Dataset entries section start

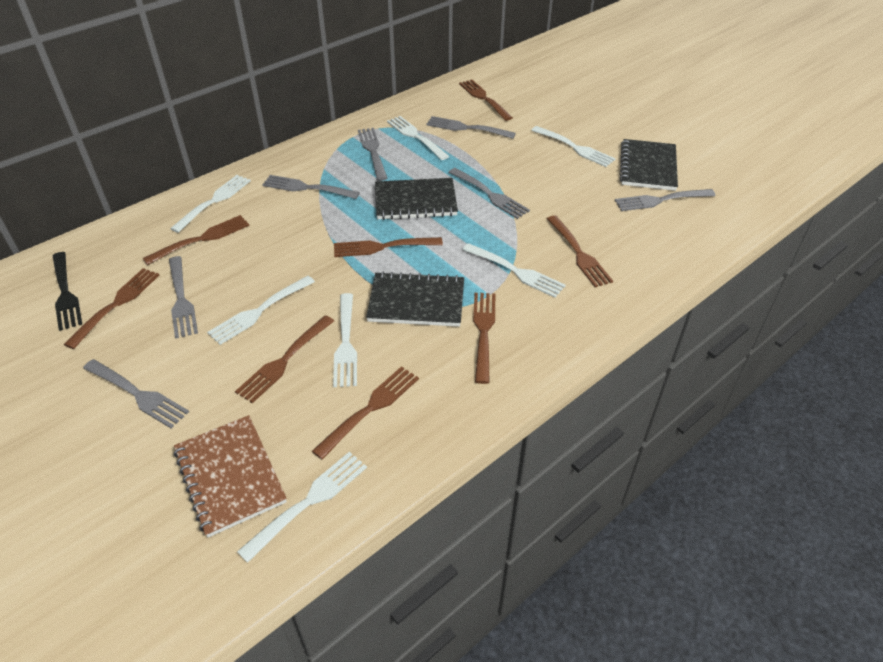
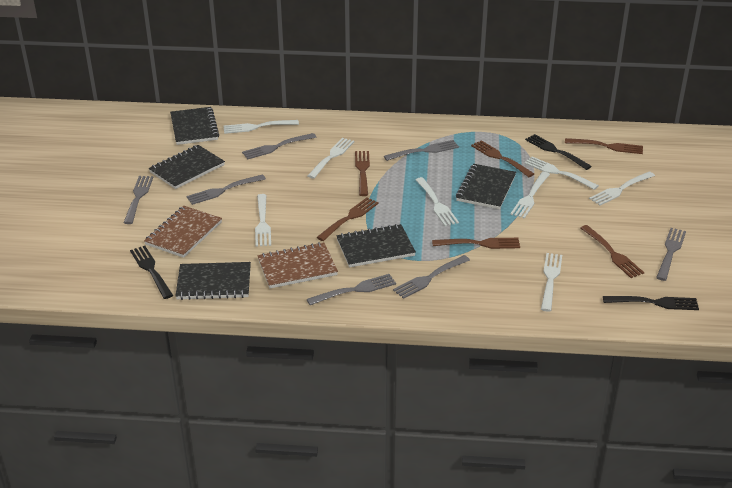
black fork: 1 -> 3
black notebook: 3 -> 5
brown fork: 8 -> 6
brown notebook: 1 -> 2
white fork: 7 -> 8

Dataset entries section end

◆ **Activity**:
An exact copy of all the records, free of pictures, is the expected answer.

◆ **Worked solution**:
black fork: 1 -> 3
black notebook: 3 -> 5
brown fork: 8 -> 6
brown notebook: 1 -> 2
white fork: 7 -> 8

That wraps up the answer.